--- Data for review Enclosed Below ---

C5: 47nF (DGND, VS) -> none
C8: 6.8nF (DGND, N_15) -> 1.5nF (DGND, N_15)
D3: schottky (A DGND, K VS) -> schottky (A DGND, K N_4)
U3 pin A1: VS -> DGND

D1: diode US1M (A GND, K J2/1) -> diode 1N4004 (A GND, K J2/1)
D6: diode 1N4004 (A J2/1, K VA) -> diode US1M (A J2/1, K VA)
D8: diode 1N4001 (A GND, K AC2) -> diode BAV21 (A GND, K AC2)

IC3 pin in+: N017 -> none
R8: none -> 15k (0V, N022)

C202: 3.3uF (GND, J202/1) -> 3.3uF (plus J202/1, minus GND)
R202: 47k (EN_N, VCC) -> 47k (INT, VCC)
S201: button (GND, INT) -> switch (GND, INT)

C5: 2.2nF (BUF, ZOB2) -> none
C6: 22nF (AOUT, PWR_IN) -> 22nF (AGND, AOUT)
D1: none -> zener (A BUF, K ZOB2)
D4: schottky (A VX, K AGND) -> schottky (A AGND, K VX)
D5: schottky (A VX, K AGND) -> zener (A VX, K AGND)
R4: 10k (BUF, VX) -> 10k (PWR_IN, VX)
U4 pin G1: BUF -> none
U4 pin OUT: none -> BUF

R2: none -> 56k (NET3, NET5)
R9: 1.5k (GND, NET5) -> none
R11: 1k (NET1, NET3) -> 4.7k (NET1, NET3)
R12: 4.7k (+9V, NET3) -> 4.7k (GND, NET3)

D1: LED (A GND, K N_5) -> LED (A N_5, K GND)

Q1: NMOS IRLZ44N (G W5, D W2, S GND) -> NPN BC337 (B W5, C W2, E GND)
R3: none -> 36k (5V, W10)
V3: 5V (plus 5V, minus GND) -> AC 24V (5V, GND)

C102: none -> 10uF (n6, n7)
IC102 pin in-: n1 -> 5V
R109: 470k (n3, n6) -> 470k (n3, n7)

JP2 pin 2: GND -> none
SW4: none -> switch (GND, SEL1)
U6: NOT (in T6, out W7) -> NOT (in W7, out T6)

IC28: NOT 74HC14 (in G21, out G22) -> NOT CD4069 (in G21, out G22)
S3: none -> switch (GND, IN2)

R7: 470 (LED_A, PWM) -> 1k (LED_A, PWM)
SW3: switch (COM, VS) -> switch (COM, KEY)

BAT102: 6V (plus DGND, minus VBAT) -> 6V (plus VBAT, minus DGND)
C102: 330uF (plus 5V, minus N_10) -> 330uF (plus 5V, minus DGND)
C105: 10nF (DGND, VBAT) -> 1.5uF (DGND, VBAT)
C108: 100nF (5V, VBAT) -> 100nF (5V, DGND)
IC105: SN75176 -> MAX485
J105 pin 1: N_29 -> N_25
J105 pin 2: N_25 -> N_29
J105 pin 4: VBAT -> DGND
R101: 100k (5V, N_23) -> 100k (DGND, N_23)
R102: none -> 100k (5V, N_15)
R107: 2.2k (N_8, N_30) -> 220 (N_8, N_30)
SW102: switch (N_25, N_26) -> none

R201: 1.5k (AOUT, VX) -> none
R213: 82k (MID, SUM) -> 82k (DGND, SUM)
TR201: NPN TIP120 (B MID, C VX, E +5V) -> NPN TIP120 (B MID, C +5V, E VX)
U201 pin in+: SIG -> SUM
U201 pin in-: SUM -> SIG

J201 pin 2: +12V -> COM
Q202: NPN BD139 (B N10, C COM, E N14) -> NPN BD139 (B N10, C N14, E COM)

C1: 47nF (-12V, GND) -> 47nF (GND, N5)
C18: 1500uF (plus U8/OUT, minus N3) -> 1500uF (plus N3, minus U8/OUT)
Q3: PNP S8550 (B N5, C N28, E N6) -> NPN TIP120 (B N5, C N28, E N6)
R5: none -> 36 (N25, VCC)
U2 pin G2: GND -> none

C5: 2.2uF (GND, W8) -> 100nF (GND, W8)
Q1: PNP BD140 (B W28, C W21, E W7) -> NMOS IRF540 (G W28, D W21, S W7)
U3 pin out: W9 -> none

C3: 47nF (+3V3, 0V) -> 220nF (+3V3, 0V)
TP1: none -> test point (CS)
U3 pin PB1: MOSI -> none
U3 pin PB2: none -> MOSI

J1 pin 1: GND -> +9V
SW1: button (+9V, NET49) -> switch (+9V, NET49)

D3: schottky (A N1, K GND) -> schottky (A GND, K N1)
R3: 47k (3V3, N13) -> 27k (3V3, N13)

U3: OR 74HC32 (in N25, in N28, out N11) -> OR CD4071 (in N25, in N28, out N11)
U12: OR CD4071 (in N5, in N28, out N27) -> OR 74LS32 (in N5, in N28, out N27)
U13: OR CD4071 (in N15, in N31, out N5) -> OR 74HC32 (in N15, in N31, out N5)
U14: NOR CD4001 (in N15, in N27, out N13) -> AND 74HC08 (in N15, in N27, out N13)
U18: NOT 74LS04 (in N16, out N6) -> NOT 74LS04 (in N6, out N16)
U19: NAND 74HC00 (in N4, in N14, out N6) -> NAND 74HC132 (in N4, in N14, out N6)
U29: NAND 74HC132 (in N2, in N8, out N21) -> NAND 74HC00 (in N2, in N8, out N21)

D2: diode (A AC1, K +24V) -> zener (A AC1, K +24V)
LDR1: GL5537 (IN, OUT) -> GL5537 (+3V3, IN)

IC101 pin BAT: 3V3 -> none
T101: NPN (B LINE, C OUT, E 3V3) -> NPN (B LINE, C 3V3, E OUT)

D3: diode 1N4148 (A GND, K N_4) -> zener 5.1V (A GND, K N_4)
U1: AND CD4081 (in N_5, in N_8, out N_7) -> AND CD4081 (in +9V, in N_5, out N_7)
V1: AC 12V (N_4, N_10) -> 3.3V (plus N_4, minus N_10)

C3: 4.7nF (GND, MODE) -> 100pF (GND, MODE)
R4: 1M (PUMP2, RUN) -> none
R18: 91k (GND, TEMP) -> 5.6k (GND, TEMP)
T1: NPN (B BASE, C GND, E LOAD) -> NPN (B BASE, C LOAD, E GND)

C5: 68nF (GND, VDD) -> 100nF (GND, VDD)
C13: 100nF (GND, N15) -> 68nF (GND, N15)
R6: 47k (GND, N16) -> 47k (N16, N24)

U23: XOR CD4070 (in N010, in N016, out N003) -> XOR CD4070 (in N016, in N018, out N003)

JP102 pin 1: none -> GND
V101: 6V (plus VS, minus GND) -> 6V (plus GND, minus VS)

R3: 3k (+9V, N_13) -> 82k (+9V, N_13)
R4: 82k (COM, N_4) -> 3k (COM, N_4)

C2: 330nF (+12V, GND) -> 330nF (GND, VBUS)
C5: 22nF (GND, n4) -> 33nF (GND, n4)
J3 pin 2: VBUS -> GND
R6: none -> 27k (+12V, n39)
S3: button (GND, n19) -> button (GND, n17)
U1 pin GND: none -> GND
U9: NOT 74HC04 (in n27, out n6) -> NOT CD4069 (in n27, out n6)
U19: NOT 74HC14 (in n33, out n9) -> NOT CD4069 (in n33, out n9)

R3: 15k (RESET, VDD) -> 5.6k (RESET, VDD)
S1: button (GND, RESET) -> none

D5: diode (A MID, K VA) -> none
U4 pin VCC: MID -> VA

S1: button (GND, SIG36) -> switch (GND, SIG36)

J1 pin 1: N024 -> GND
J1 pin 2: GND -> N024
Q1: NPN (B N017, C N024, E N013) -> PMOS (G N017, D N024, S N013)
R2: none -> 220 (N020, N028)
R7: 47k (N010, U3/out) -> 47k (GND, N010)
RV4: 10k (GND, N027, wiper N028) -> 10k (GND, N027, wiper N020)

--- End of Enclosed Data for review ---

▶ [Brief]:
The entries above should be copied out exactly, with none left out.

▶ [Result of this exercise]:
C5: 47nF (DGND, VS) -> none
C8: 6.8nF (DGND, N_15) -> 1.5nF (DGND, N_15)
D3: schottky (A DGND, K VS) -> schottky (A DGND, K N_4)
U3 pin A1: VS -> DGND

D1: diode US1M (A GND, K J2/1) -> diode 1N4004 (A GND, K J2/1)
D6: diode 1N4004 (A J2/1, K VA) -> diode US1M (A J2/1, K VA)
D8: diode 1N4001 (A GND, K AC2) -> diode BAV21 (A GND, K AC2)

IC3 pin in+: N017 -> none
R8: none -> 15k (0V, N022)

C202: 3.3uF (GND, J202/1) -> 3.3uF (plus J202/1, minus GND)
R202: 47k (EN_N, VCC) -> 47k (INT, VCC)
S201: button (GND, INT) -> switch (GND, INT)

C5: 2.2nF (BUF, ZOB2) -> none
C6: 22nF (AOUT, PWR_IN) -> 22nF (AGND, AOUT)
D1: none -> zener (A BUF, K ZOB2)
D4: schottky (A VX, K AGND) -> schottky (A AGND, K VX)
D5: schottky (A VX, K AGND) -> zener (A VX, K AGND)
R4: 10k (BUF, VX) -> 10k (PWR_IN, VX)
U4 pin G1: BUF -> none
U4 pin OUT: none -> BUF

R2: none -> 56k (NET3, NET5)
R9: 1.5k (GND, NET5) -> none
R11: 1k (NET1, NET3) -> 4.7k (NET1, NET3)
R12: 4.7k (+9V, NET3) -> 4.7k (GND, NET3)

D1: LED (A GND, K N_5) -> LED (A N_5, K GND)

Q1: NMOS IRLZ44N (G W5, D W2, S GND) -> NPN BC337 (B W5, C W2, E GND)
R3: none -> 36k (5V, W10)
V3: 5V (plus 5V, minus GND) -> AC 24V (5V, GND)

C102: none -> 10uF (n6, n7)
IC102 pin in-: n1 -> 5V
R109: 470k (n3, n6) -> 470k (n3, n7)

JP2 pin 2: GND -> none
SW4: none -> switch (GND, SEL1)
U6: NOT (in T6, out W7) -> NOT (in W7, out T6)

IC28: NOT 74HC14 (in G21, out G22) -> NOT CD4069 (in G21, out G22)
S3: none -> switch (GND, IN2)

R7: 470 (LED_A, PWM) -> 1k (LED_A, PWM)
SW3: switch (COM, VS) -> switch (COM, KEY)

BAT102: 6V (plus DGND, minus VBAT) -> 6V (plus VBAT, minus DGND)
C102: 330uF (plus 5V, minus N_10) -> 330uF (plus 5V, minus DGND)
C105: 10nF (DGND, VBAT) -> 1.5uF (DGND, VBAT)
C108: 100nF (5V, VBAT) -> 100nF (5V, DGND)
IC105: SN75176 -> MAX485
J105 pin 1: N_29 -> N_25
J105 pin 2: N_25 -> N_29
J105 pin 4: VBAT -> DGND
R101: 100k (5V, N_23) -> 100k (DGND, N_23)
R102: none -> 100k (5V, N_15)
R107: 2.2k (N_8, N_30) -> 220 (N_8, N_30)
SW102: switch (N_25, N_26) -> none

R201: 1.5k (AOUT, VX) -> none
R213: 82k (MID, SUM) -> 82k (DGND, SUM)
TR201: NPN TIP120 (B MID, C VX, E +5V) -> NPN TIP120 (B MID, C +5V, E VX)
U201 pin in+: SIG -> SUM
U201 pin in-: SUM -> SIG

J201 pin 2: +12V -> COM
Q202: NPN BD139 (B N10, C COM, E N14) -> NPN BD139 (B N10, C N14, E COM)

C1: 47nF (-12V, GND) -> 47nF (GND, N5)
C18: 1500uF (plus U8/OUT, minus N3) -> 1500uF (plus N3, minus U8/OUT)
Q3: PNP S8550 (B N5, C N28, E N6) -> NPN TIP120 (B N5, C N28, E N6)
R5: none -> 36 (N25, VCC)
U2 pin G2: GND -> none

C5: 2.2uF (GND, W8) -> 100nF (GND, W8)
Q1: PNP BD140 (B W28, C W21, E W7) -> NMOS IRF540 (G W28, D W21, S W7)
U3 pin out: W9 -> none

C3: 47nF (+3V3, 0V) -> 220nF (+3V3, 0V)
TP1: none -> test point (CS)
U3 pin PB1: MOSI -> none
U3 pin PB2: none -> MOSI

J1 pin 1: GND -> +9V
SW1: button (+9V, NET49) -> switch (+9V, NET49)

D3: schottky (A N1, K GND) -> schottky (A GND, K N1)
R3: 47k (3V3, N13) -> 27k (3V3, N13)

U3: OR 74HC32 (in N25, in N28, out N11) -> OR CD4071 (in N25, in N28, out N11)
U12: OR CD4071 (in N5, in N28, out N27) -> OR 74LS32 (in N5, in N28, out N27)
U13: OR CD4071 (in N15, in N31, out N5) -> OR 74HC32 (in N15, in N31, out N5)
U14: NOR CD4001 (in N15, in N27, out N13) -> AND 74HC08 (in N15, in N27, out N13)
U18: NOT 74LS04 (in N16, out N6) -> NOT 74LS04 (in N6, out N16)
U19: NAND 74HC00 (in N4, in N14, out N6) -> NAND 74HC132 (in N4, in N14, out N6)
U29: NAND 74HC132 (in N2, in N8, out N21) -> NAND 74HC00 (in N2, in N8, out N21)

D2: diode (A AC1, K +24V) -> zener (A AC1, K +24V)
LDR1: GL5537 (IN, OUT) -> GL5537 (+3V3, IN)

IC101 pin BAT: 3V3 -> none
T101: NPN (B LINE, C OUT, E 3V3) -> NPN (B LINE, C 3V3, E OUT)

D3: diode 1N4148 (A GND, K N_4) -> zener 5.1V (A GND, K N_4)
U1: AND CD4081 (in N_5, in N_8, out N_7) -> AND CD4081 (in +9V, in N_5, out N_7)
V1: AC 12V (N_4, N_10) -> 3.3V (plus N_4, minus N_10)

C3: 4.7nF (GND, MODE) -> 100pF (GND, MODE)
R4: 1M (PUMP2, RUN) -> none
R18: 91k (GND, TEMP) -> 5.6k (GND, TEMP)
T1: NPN (B BASE, C GND, E LOAD) -> NPN (B BASE, C LOAD, E GND)

C5: 68nF (GND, VDD) -> 100nF (GND, VDD)
C13: 100nF (GND, N15) -> 68nF (GND, N15)
R6: 47k (GND, N16) -> 47k (N16, N24)

U23: XOR CD4070 (in N010, in N016, out N003) -> XOR CD4070 (in N016, in N018, out N003)

JP102 pin 1: none -> GND
V101: 6V (plus VS, minus GND) -> 6V (plus GND, minus VS)

R3: 3k (+9V, N_13) -> 82k (+9V, N_13)
R4: 82k (COM, N_4) -> 3k (COM, N_4)

C2: 330nF (+12V, GND) -> 330nF (GND, VBUS)
C5: 22nF (GND, n4) -> 33nF (GND, n4)
J3 pin 2: VBUS -> GND
R6: none -> 27k (+12V, n39)
S3: button (GND, n19) -> button (GND, n17)
U1 pin GND: none -> GND
U9: NOT 74HC04 (in n27, out n6) -> NOT CD4069 (in n27, out n6)
U19: NOT 74HC14 (in n33, out n9) -> NOT CD4069 (in n33, out n9)

R3: 15k (RESET, VDD) -> 5.6k (RESET, VDD)
S1: button (GND, RESET) -> none

D5: diode (A MID, K VA) -> none
U4 pin VCC: MID -> VA

S1: button (GND, SIG36) -> switch (GND, SIG36)

J1 pin 1: N024 -> GND
J1 pin 2: GND -> N024
Q1: NPN (B N017, C N024, E N013) -> PMOS (G N017, D N024, S N013)
R2: none -> 220 (N020, N028)
R7: 47k (N010, U3/out) -> 47k (GND, N010)
RV4: 10k (GND, N027, wiper N028) -> 10k (GND, N027, wiper N020)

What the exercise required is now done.